Start of Block

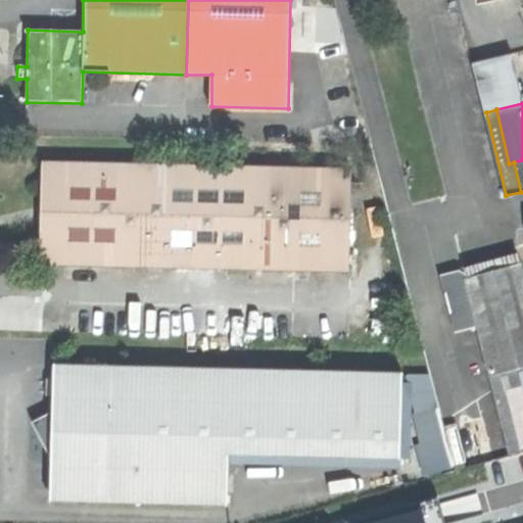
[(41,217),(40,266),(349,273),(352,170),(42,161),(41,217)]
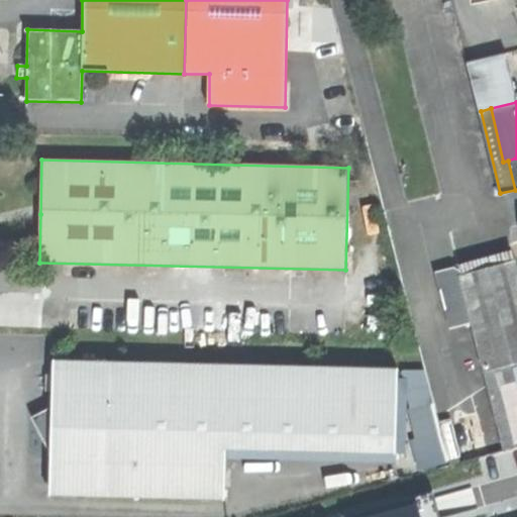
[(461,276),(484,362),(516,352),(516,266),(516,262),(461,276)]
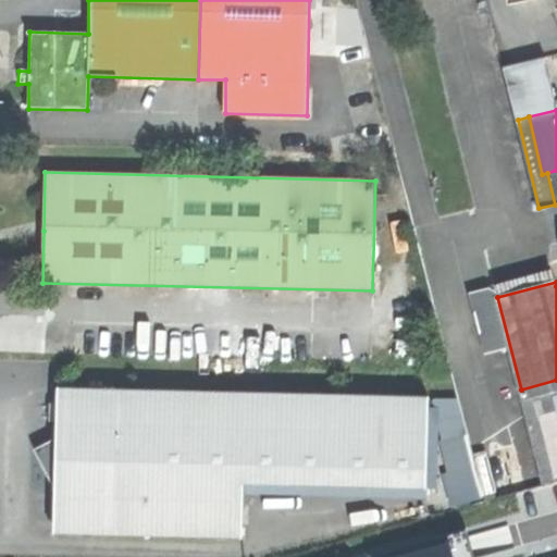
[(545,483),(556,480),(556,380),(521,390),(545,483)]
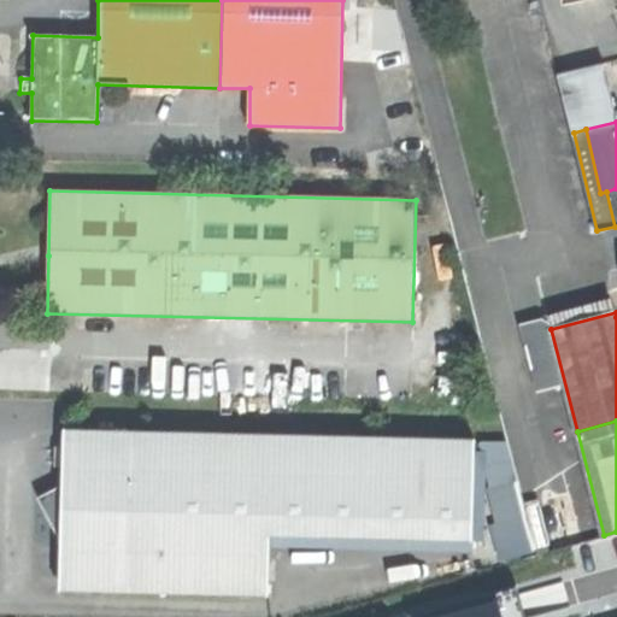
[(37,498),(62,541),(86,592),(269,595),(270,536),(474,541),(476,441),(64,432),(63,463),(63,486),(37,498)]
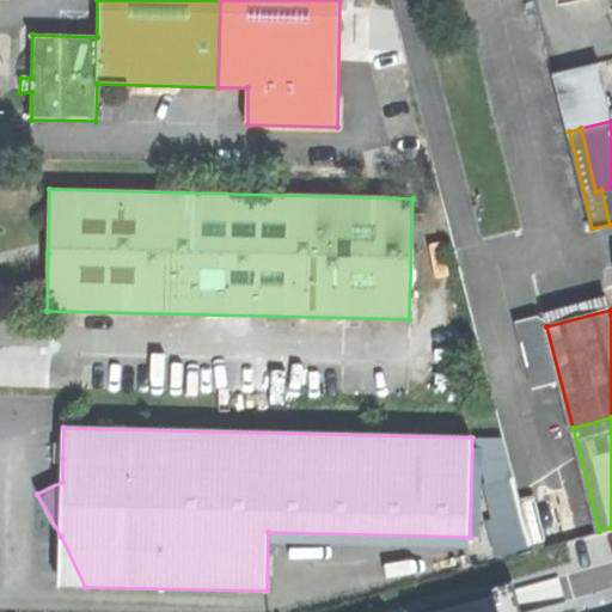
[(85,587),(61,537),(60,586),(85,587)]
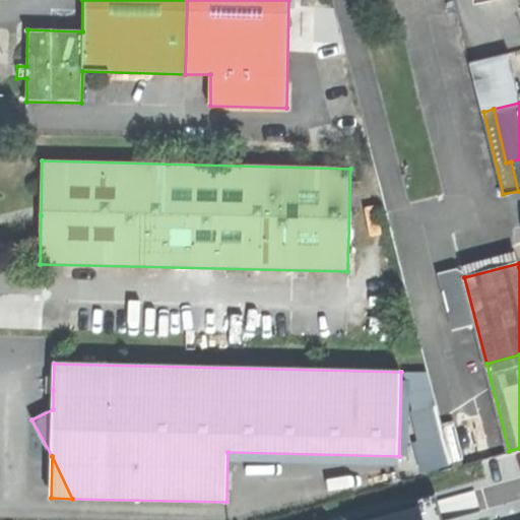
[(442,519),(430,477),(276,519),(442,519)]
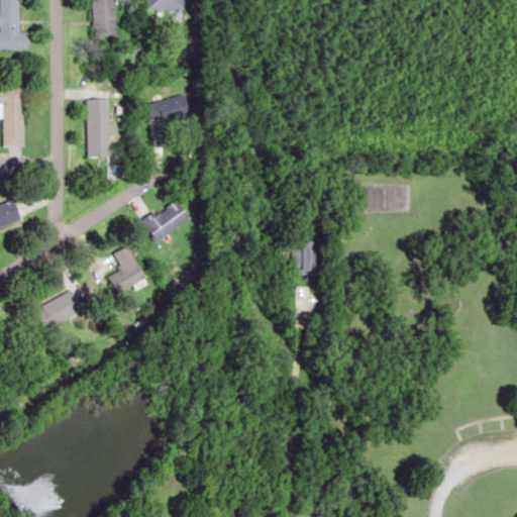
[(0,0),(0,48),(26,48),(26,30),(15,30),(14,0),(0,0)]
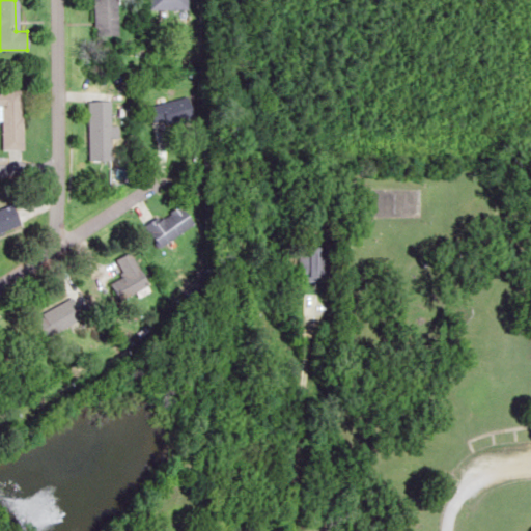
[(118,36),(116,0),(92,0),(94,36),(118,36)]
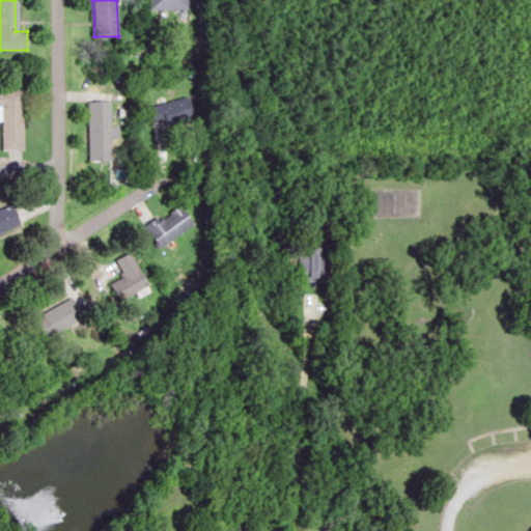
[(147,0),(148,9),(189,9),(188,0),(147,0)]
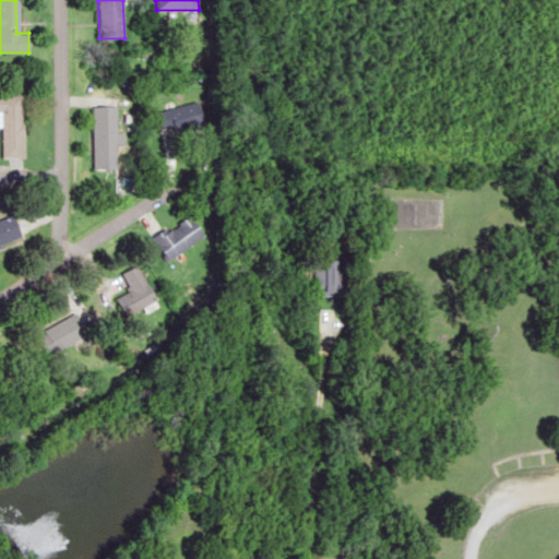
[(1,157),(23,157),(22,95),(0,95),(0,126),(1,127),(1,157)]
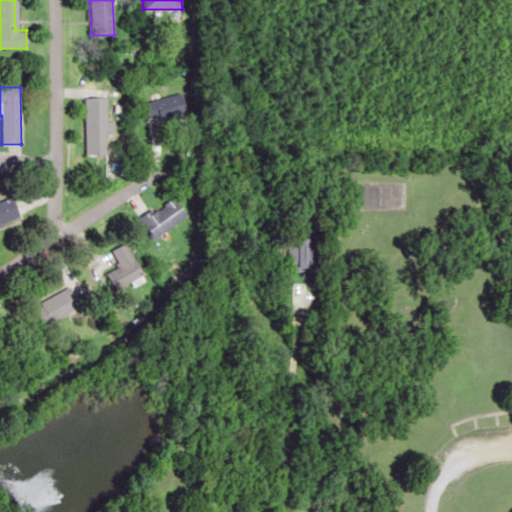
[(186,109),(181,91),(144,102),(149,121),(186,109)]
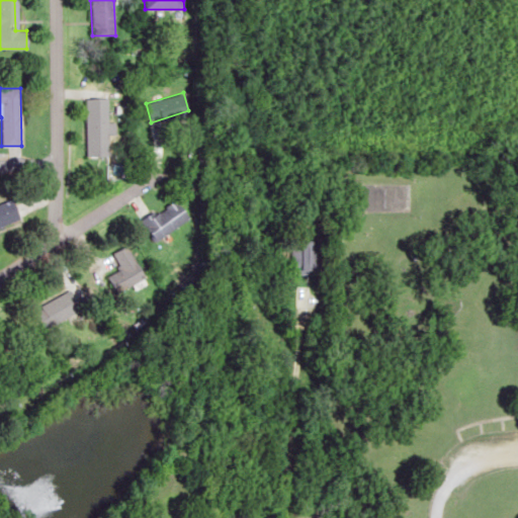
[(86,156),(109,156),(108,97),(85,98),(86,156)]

End of Block

Using the listing above, write out exactly the lines from the one that holds "[(85,587),(61,537),(60,586),(85,587)]" through the last line, both included, and omit pictures.

**RESULT OF THIS EXERCISE**
[(85,587),(61,537),(60,586),(85,587)]
[(442,519),(430,477),(276,519),(442,519)]
[(0,0),(0,48),(26,48),(26,30),(15,30),(14,0),(0,0)]
[(118,36),(116,0),(92,0),(94,36),(118,36)]
[(147,0),(148,9),(189,9),(188,0),(147,0)]
[(1,157),(23,157),(22,95),(0,95),(0,126),(1,127),(1,157)]
[(186,109),(181,91),(144,102),(149,121),(186,109)]
[(86,156),(109,156),(108,97),(85,98),(86,156)]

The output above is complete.